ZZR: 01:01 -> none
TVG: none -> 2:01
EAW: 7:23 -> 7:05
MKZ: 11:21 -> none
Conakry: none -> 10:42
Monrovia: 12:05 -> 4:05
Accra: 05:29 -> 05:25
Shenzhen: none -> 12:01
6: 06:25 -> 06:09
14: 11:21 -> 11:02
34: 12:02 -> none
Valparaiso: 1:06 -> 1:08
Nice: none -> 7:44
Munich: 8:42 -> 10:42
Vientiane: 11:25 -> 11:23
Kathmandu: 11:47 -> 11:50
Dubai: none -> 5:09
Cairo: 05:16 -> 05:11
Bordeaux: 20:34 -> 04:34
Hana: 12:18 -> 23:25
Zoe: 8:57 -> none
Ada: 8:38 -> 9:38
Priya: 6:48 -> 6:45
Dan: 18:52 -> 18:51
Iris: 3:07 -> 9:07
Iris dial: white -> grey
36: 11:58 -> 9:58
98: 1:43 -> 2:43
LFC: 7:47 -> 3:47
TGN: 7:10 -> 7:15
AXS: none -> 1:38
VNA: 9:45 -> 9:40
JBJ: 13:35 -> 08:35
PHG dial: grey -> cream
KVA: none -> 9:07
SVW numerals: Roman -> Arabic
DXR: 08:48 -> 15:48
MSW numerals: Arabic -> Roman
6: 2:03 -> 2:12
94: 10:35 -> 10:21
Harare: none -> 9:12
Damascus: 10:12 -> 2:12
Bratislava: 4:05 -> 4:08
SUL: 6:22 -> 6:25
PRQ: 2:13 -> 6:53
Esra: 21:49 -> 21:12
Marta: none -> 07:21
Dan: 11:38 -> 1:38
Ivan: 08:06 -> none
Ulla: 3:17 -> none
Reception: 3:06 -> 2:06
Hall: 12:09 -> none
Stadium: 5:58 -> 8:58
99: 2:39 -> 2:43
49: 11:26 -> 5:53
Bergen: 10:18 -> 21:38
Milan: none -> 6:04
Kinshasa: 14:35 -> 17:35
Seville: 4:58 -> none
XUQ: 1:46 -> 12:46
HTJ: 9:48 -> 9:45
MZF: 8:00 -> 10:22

## Directions for this task
Print every row above again, from first to last, without changing any character.

## Solution to this task
ZZR: 01:01 -> none
TVG: none -> 2:01
EAW: 7:23 -> 7:05
MKZ: 11:21 -> none
Conakry: none -> 10:42
Monrovia: 12:05 -> 4:05
Accra: 05:29 -> 05:25
Shenzhen: none -> 12:01
6: 06:25 -> 06:09
14: 11:21 -> 11:02
34: 12:02 -> none
Valparaiso: 1:06 -> 1:08
Nice: none -> 7:44
Munich: 8:42 -> 10:42
Vientiane: 11:25 -> 11:23
Kathmandu: 11:47 -> 11:50
Dubai: none -> 5:09
Cairo: 05:16 -> 05:11
Bordeaux: 20:34 -> 04:34
Hana: 12:18 -> 23:25
Zoe: 8:57 -> none
Ada: 8:38 -> 9:38
Priya: 6:48 -> 6:45
Dan: 18:52 -> 18:51
Iris: 3:07 -> 9:07
Iris dial: white -> grey
36: 11:58 -> 9:58
98: 1:43 -> 2:43
LFC: 7:47 -> 3:47
TGN: 7:10 -> 7:15
AXS: none -> 1:38
VNA: 9:45 -> 9:40
JBJ: 13:35 -> 08:35
PHG dial: grey -> cream
KVA: none -> 9:07
SVW numerals: Roman -> Arabic
DXR: 08:48 -> 15:48
MSW numerals: Arabic -> Roman
6: 2:03 -> 2:12
94: 10:35 -> 10:21
Harare: none -> 9:12
Damascus: 10:12 -> 2:12
Bratislava: 4:05 -> 4:08
SUL: 6:22 -> 6:25
PRQ: 2:13 -> 6:53
Esra: 21:49 -> 21:12
Marta: none -> 07:21
Dan: 11:38 -> 1:38
Ivan: 08:06 -> none
Ulla: 3:17 -> none
Reception: 3:06 -> 2:06
Hall: 12:09 -> none
Stadium: 5:58 -> 8:58
99: 2:39 -> 2:43
49: 11:26 -> 5:53
Bergen: 10:18 -> 21:38
Milan: none -> 6:04
Kinshasa: 14:35 -> 17:35
Seville: 4:58 -> none
XUQ: 1:46 -> 12:46
HTJ: 9:48 -> 9:45
MZF: 8:00 -> 10:22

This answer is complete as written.